* _Excerpts from a dataset_:
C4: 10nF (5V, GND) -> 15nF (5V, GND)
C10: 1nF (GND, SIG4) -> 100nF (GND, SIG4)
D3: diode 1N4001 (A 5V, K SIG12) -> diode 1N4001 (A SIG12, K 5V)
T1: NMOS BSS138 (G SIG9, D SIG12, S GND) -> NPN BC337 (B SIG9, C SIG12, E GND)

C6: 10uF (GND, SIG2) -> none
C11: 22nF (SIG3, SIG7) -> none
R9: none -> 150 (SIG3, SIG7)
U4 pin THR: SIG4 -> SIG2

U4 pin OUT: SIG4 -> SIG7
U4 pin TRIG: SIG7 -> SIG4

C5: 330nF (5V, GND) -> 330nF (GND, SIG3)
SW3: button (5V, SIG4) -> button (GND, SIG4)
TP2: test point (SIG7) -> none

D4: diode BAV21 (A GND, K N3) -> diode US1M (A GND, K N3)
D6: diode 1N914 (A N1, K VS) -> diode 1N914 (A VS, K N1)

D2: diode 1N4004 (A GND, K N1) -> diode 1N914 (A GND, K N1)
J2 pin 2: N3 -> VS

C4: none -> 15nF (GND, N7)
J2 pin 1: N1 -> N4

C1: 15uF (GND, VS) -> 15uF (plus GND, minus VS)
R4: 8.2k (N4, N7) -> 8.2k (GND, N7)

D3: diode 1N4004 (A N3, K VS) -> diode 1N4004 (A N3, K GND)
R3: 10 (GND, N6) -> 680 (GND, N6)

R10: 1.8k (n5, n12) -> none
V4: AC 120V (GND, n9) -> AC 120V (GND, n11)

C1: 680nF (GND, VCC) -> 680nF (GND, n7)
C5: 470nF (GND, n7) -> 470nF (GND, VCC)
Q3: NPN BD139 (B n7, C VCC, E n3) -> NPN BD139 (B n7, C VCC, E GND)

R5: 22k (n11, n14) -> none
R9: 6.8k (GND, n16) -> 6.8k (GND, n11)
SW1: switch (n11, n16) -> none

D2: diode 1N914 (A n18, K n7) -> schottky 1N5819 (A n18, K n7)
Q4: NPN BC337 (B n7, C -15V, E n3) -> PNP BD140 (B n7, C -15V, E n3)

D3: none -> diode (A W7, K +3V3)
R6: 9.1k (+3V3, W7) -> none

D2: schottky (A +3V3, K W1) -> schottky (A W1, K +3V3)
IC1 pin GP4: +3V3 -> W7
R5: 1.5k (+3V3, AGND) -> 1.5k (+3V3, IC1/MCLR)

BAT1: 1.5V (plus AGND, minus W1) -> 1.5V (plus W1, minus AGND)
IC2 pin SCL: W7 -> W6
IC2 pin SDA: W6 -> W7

* _Assigned task_:
Look at the records above. Copy every line where the string "none" occurs.

* _Task solution_:
C6: 10uF (GND, SIG2) -> none
C11: 22nF (SIG3, SIG7) -> none
R9: none -> 150 (SIG3, SIG7)
TP2: test point (SIG7) -> none
C4: none -> 15nF (GND, N7)
R10: 1.8k (n5, n12) -> none
R5: 22k (n11, n14) -> none
SW1: switch (n11, n16) -> none
D3: none -> diode (A W7, K +3V3)
R6: 9.1k (+3V3, W7) -> none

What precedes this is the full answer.